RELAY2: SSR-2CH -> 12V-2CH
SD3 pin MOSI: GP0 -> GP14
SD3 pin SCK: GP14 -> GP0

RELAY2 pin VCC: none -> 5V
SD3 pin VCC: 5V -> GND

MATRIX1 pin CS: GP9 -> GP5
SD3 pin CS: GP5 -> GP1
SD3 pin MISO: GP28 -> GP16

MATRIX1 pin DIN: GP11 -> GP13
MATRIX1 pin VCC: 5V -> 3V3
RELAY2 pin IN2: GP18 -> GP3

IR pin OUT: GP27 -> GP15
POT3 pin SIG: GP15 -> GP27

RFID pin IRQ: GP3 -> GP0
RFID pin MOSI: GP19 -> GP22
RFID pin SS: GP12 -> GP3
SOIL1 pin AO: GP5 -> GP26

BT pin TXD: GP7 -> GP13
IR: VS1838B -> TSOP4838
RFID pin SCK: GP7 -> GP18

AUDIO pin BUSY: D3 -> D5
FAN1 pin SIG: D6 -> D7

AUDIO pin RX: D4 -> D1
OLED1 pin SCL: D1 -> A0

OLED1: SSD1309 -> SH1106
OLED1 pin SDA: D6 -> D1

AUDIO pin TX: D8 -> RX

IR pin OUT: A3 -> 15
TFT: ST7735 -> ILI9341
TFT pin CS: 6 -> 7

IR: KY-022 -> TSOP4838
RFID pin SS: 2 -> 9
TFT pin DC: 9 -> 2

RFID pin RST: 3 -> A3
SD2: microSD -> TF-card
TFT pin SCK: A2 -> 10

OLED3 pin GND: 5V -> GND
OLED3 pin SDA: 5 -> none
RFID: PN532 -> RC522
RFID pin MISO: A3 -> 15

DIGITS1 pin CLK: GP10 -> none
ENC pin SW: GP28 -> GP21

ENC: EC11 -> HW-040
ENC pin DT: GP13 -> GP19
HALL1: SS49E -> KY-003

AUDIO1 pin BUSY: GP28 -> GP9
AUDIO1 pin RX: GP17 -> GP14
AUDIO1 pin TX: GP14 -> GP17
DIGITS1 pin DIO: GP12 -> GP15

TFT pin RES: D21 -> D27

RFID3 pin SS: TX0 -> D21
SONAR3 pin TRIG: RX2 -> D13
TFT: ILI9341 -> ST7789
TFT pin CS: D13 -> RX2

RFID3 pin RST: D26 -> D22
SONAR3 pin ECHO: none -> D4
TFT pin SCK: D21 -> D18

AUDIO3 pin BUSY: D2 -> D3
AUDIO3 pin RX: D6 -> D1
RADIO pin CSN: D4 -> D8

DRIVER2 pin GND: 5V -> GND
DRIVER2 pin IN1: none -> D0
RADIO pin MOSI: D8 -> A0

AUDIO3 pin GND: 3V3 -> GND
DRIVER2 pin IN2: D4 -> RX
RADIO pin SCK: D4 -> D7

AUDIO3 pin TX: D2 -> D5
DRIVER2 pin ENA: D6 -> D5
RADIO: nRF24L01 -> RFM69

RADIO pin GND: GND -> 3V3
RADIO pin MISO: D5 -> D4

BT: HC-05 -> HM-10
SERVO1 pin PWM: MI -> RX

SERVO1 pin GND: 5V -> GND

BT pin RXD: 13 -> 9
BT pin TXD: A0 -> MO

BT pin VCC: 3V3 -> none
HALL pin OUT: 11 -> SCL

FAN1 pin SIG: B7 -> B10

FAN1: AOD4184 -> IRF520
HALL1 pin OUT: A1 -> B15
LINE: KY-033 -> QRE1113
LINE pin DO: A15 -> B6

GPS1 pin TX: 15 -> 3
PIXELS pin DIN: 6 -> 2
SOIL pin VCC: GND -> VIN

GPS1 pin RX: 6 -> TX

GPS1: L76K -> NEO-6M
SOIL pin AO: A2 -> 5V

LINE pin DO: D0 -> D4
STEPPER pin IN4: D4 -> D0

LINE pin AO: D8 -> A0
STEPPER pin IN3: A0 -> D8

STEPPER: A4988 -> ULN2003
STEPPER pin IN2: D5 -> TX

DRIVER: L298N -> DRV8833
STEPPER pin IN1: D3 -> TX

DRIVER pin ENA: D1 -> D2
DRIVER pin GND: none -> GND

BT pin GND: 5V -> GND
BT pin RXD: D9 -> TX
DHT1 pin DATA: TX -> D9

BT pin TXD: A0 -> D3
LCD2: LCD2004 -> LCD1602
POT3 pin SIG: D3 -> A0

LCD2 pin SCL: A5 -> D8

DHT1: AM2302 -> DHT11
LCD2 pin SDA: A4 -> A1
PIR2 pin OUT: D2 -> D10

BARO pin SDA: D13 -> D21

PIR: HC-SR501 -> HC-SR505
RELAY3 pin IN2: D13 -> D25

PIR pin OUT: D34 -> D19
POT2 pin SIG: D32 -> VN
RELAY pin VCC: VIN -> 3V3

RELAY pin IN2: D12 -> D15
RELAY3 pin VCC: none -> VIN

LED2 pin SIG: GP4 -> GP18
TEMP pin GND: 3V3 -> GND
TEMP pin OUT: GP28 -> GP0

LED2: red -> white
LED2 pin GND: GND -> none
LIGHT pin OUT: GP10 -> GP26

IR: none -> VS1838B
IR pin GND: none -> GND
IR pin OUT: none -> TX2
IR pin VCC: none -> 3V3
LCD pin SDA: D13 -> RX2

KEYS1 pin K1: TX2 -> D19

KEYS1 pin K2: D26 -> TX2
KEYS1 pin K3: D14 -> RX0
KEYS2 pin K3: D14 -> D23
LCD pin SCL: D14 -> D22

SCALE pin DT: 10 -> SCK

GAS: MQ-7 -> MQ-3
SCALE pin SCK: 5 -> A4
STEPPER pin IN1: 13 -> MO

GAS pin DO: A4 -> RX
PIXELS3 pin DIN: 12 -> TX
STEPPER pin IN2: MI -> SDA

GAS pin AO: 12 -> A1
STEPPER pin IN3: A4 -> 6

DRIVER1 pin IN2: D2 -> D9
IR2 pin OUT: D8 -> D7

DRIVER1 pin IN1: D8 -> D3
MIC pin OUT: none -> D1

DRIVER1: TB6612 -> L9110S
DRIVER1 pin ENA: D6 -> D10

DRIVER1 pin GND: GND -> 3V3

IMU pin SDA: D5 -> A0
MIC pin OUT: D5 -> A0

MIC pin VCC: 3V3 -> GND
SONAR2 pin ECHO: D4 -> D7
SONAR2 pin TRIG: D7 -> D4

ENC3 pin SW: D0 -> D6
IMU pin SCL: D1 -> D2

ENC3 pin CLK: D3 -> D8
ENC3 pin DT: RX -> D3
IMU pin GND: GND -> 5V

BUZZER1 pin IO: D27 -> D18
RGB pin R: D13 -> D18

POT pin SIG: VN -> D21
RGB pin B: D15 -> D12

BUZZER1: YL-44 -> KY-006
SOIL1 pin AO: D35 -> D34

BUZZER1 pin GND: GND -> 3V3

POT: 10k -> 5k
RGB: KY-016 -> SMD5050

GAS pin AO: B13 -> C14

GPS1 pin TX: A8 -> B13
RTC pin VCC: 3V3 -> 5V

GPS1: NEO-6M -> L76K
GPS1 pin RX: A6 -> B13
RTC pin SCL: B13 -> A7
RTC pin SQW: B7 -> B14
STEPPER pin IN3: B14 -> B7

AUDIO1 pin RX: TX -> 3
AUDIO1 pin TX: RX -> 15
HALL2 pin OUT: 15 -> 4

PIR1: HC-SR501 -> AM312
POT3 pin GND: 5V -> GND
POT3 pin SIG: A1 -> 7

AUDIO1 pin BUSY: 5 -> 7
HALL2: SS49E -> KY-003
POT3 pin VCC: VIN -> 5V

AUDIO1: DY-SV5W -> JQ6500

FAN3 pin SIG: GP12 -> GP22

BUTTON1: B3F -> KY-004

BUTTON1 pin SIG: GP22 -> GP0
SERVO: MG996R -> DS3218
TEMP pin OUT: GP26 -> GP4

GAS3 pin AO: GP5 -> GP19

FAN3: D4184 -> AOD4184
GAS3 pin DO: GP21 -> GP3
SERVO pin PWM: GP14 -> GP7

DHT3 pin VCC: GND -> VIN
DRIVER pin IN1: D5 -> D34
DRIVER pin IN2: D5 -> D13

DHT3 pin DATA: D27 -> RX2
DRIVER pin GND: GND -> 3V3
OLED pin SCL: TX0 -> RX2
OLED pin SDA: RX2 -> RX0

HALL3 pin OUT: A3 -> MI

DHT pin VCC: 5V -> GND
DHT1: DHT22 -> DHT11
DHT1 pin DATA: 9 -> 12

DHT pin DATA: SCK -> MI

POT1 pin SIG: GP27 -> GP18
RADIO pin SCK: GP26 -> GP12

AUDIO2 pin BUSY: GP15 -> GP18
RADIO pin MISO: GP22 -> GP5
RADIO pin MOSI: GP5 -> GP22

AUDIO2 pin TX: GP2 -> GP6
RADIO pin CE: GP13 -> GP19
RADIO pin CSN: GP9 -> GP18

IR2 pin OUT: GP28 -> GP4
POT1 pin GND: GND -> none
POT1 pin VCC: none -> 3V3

###

ASSIGNED TASK: Up to and including the line with "SD2: microSD -> TF-card", transcribe the entries above exactly, starting from their first line.

EXERCISE RESULT:
RELAY2: SSR-2CH -> 12V-2CH
SD3 pin MOSI: GP0 -> GP14
SD3 pin SCK: GP14 -> GP0

RELAY2 pin VCC: none -> 5V
SD3 pin VCC: 5V -> GND

MATRIX1 pin CS: GP9 -> GP5
SD3 pin CS: GP5 -> GP1
SD3 pin MISO: GP28 -> GP16

MATRIX1 pin DIN: GP11 -> GP13
MATRIX1 pin VCC: 5V -> 3V3
RELAY2 pin IN2: GP18 -> GP3

IR pin OUT: GP27 -> GP15
POT3 pin SIG: GP15 -> GP27

RFID pin IRQ: GP3 -> GP0
RFID pin MOSI: GP19 -> GP22
RFID pin SS: GP12 -> GP3
SOIL1 pin AO: GP5 -> GP26

BT pin TXD: GP7 -> GP13
IR: VS1838B -> TSOP4838
RFID pin SCK: GP7 -> GP18

AUDIO pin BUSY: D3 -> D5
FAN1 pin SIG: D6 -> D7

AUDIO pin RX: D4 -> D1
OLED1 pin SCL: D1 -> A0

OLED1: SSD1309 -> SH1106
OLED1 pin SDA: D6 -> D1

AUDIO pin TX: D8 -> RX

IR pin OUT: A3 -> 15
TFT: ST7735 -> ILI9341
TFT pin CS: 6 -> 7

IR: KY-022 -> TSOP4838
RFID pin SS: 2 -> 9
TFT pin DC: 9 -> 2

RFID pin RST: 3 -> A3
SD2: microSD -> TF-card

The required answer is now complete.